### EXERCISE BRIEF
Only one stretch of the records below should be repeated. It starts with the line containing "camera: 140 degrees right, 10 degrees up" and goes on through the line containing "pink spray bottle [525,395,585,454]", exactly as written.

### EXERCISE MATERIALS
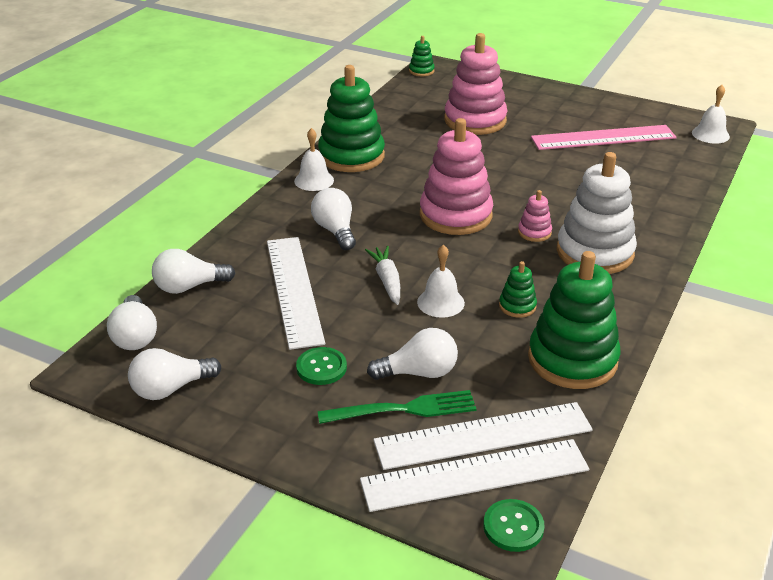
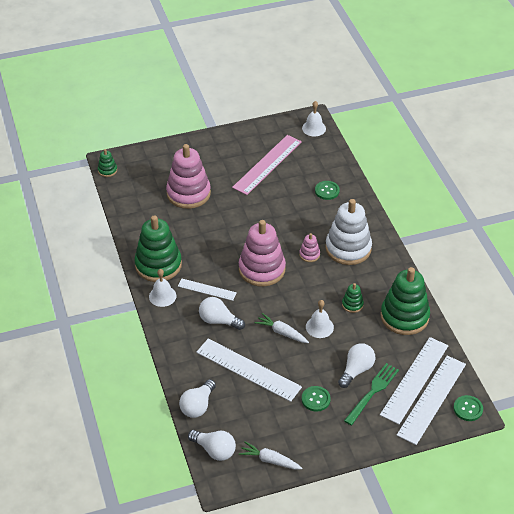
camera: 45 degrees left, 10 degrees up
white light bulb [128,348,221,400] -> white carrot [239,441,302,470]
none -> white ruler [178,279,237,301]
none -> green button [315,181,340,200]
* * *
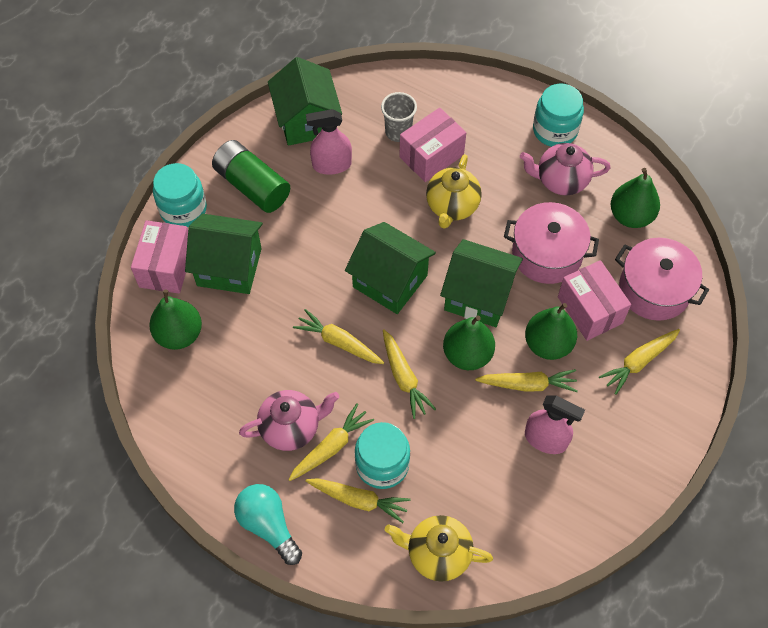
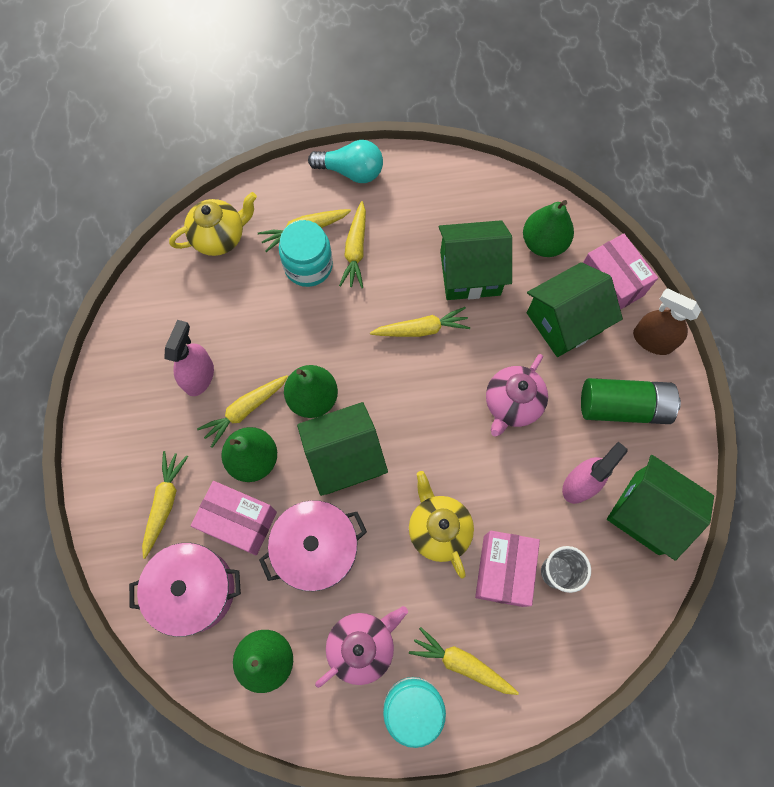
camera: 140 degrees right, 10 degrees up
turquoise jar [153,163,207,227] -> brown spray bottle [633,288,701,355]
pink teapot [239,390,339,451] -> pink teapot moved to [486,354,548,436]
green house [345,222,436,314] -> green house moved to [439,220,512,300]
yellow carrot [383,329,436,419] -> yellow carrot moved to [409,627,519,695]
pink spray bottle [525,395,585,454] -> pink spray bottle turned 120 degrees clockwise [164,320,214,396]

### TASK OUTPUT
camera: 140 degrees right, 10 degrees up
turquoise jar [153,163,207,227] -> brown spray bottle [633,288,701,355]
pink teapot [239,390,339,451] -> pink teapot moved to [486,354,548,436]
green house [345,222,436,314] -> green house moved to [439,220,512,300]
yellow carrot [383,329,436,419] -> yellow carrot moved to [409,627,519,695]
pink spray bottle [525,395,585,454] -> pink spray bottle turned 120 degrees clockwise [164,320,214,396]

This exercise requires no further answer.